%%

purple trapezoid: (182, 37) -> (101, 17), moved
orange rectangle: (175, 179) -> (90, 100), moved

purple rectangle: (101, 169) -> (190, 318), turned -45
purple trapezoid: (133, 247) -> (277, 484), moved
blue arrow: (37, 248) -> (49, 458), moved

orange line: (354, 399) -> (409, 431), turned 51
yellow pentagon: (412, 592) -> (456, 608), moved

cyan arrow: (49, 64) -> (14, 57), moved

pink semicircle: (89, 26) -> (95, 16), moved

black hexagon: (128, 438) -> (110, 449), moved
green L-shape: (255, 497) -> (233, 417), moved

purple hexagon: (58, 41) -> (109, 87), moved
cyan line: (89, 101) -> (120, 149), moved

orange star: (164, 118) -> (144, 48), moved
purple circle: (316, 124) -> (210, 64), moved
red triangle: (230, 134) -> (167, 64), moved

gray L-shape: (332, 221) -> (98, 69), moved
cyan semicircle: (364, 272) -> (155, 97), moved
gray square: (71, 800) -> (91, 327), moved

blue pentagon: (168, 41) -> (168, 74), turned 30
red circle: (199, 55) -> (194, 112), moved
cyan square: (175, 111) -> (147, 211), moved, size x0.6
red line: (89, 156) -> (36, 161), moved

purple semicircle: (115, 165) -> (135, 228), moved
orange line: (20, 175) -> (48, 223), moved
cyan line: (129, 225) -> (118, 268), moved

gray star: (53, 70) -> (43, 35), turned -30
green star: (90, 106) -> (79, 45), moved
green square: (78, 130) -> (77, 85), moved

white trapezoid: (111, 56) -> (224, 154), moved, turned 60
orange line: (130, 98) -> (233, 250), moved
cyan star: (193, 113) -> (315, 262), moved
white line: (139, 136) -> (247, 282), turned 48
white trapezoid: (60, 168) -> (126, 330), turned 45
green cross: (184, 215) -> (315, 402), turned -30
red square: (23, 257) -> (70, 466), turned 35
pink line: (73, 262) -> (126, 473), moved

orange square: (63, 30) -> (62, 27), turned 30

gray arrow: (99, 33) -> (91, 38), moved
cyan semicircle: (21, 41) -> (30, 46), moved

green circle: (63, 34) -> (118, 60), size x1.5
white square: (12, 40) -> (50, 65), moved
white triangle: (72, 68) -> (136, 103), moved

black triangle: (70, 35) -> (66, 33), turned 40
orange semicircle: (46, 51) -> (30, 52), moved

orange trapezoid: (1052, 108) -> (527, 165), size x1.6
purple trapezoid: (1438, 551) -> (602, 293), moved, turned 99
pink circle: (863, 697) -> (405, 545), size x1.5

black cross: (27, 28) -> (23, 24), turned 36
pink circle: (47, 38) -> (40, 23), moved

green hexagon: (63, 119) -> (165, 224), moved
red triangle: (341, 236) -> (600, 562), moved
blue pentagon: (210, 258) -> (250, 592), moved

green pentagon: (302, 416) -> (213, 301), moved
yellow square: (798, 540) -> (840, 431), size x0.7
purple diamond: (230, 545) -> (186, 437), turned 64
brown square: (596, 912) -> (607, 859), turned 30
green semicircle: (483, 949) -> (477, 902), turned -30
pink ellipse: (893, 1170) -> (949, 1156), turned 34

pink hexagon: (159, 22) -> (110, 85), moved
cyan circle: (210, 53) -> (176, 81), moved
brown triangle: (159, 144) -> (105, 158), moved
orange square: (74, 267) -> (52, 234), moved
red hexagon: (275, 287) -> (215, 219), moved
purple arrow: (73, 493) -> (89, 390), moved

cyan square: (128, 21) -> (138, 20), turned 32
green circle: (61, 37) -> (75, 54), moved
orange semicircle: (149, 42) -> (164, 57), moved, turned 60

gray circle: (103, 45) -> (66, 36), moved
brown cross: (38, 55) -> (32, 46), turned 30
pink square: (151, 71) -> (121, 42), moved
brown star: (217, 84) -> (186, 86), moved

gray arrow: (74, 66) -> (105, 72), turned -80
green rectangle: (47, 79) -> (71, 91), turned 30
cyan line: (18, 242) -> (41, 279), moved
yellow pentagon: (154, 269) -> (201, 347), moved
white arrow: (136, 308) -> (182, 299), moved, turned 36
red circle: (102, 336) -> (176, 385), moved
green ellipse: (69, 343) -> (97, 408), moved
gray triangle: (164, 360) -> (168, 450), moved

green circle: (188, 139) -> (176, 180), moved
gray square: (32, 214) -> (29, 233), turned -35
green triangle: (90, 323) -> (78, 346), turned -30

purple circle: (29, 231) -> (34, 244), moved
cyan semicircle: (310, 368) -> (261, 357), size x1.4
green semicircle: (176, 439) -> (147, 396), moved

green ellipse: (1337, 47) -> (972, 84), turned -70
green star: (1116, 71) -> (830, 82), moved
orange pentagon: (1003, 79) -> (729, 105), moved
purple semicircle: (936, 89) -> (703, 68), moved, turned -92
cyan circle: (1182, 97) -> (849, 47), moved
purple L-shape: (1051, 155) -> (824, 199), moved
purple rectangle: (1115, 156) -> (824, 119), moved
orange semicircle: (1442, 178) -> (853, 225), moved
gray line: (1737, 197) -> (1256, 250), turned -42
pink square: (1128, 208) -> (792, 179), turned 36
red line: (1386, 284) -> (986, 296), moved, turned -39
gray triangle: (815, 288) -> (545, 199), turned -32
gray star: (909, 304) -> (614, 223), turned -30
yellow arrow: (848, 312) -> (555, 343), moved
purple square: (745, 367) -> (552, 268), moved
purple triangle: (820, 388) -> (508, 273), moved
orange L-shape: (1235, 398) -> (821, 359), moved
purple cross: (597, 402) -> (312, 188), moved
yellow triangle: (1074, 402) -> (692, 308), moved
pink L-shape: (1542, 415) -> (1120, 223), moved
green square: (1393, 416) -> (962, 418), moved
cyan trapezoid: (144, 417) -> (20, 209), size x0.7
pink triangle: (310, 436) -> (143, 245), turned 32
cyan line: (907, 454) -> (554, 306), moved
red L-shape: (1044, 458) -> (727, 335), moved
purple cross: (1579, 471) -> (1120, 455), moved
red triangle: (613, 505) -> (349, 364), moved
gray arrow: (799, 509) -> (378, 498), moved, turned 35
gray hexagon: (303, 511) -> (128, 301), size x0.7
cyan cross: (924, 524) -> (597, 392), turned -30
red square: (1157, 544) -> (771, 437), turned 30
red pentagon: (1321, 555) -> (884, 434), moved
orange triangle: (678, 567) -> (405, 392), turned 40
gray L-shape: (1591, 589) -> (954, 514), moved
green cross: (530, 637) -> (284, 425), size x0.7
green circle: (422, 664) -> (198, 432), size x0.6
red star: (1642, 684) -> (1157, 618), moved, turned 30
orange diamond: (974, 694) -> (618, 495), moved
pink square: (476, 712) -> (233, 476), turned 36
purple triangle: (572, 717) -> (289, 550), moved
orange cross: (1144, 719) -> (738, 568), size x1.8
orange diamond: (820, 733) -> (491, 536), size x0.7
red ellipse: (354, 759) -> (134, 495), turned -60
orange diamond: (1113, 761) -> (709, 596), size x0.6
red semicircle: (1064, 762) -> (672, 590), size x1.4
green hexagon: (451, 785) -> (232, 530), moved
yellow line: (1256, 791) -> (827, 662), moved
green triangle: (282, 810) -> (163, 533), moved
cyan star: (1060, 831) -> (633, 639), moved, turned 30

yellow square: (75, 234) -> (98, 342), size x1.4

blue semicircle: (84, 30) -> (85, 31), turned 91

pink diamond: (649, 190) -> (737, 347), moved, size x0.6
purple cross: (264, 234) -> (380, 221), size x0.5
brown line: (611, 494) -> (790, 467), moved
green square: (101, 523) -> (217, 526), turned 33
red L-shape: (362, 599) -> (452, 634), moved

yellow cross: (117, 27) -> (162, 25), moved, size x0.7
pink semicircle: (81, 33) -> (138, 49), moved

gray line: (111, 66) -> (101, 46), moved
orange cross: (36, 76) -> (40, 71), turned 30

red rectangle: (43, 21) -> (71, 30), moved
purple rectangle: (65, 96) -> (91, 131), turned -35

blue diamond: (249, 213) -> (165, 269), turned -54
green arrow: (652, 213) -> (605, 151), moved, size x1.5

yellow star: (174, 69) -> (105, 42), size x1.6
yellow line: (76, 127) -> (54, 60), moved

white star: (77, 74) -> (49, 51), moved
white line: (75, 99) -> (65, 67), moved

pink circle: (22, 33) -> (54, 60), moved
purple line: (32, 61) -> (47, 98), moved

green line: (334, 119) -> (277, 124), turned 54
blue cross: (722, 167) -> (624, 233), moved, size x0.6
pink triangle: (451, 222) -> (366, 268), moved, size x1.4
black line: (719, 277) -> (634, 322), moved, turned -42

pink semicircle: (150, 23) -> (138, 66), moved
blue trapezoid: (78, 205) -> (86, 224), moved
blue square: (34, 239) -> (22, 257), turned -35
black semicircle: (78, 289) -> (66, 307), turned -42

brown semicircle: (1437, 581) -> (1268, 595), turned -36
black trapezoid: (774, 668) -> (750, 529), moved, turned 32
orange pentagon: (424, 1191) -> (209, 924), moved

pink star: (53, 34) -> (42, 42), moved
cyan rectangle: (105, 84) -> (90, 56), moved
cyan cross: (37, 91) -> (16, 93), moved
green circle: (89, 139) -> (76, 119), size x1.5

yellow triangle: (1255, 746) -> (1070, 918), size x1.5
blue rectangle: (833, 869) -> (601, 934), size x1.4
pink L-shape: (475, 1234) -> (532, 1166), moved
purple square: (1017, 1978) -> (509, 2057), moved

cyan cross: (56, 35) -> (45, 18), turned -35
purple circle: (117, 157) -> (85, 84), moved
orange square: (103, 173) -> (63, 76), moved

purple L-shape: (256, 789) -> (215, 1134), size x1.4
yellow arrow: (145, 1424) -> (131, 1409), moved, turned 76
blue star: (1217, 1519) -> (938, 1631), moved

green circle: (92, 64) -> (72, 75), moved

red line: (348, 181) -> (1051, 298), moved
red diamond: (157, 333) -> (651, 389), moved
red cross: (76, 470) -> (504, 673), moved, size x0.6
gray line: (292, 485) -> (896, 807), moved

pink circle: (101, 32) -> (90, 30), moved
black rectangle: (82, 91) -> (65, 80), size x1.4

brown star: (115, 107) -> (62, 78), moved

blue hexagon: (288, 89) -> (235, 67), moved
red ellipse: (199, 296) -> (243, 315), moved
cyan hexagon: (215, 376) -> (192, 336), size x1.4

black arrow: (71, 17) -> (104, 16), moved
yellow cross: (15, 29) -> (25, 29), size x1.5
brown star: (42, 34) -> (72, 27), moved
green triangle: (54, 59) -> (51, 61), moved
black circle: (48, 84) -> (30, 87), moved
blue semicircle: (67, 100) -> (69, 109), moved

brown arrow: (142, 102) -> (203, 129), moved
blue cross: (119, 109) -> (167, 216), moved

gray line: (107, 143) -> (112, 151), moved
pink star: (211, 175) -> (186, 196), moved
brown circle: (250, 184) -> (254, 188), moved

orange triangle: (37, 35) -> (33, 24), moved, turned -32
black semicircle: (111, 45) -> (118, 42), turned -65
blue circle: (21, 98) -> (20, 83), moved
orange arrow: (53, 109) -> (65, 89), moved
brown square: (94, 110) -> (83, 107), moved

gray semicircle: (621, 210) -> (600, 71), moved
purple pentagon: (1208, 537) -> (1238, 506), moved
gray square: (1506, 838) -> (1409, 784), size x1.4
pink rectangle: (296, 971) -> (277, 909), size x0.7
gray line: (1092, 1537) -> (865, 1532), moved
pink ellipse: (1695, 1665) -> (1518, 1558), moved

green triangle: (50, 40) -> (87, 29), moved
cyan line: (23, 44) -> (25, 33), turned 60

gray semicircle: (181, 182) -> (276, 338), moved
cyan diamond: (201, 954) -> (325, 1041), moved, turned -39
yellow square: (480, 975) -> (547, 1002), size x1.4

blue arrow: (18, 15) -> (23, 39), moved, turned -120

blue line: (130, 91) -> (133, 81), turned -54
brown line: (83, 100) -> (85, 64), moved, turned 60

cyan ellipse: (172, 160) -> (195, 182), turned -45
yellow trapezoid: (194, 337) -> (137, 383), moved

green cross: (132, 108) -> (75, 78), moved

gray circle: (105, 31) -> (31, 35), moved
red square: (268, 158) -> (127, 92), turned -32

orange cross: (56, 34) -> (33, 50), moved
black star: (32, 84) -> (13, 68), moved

%%

[Brief] Look back at the entries above. Retype the line with "yellow pentagon: (154, 269)", the line with "green star: (1116, 71) -> (830, 82), moved", and all lines in between.

[Solution]
yellow pentagon: (154, 269) -> (201, 347), moved
white arrow: (136, 308) -> (182, 299), moved, turned 36
red circle: (102, 336) -> (176, 385), moved
green ellipse: (69, 343) -> (97, 408), moved
gray triangle: (164, 360) -> (168, 450), moved

green circle: (188, 139) -> (176, 180), moved
gray square: (32, 214) -> (29, 233), turned -35
green triangle: (90, 323) -> (78, 346), turned -30

purple circle: (29, 231) -> (34, 244), moved
cyan semicircle: (310, 368) -> (261, 357), size x1.4
green semicircle: (176, 439) -> (147, 396), moved

green ellipse: (1337, 47) -> (972, 84), turned -70
green star: (1116, 71) -> (830, 82), moved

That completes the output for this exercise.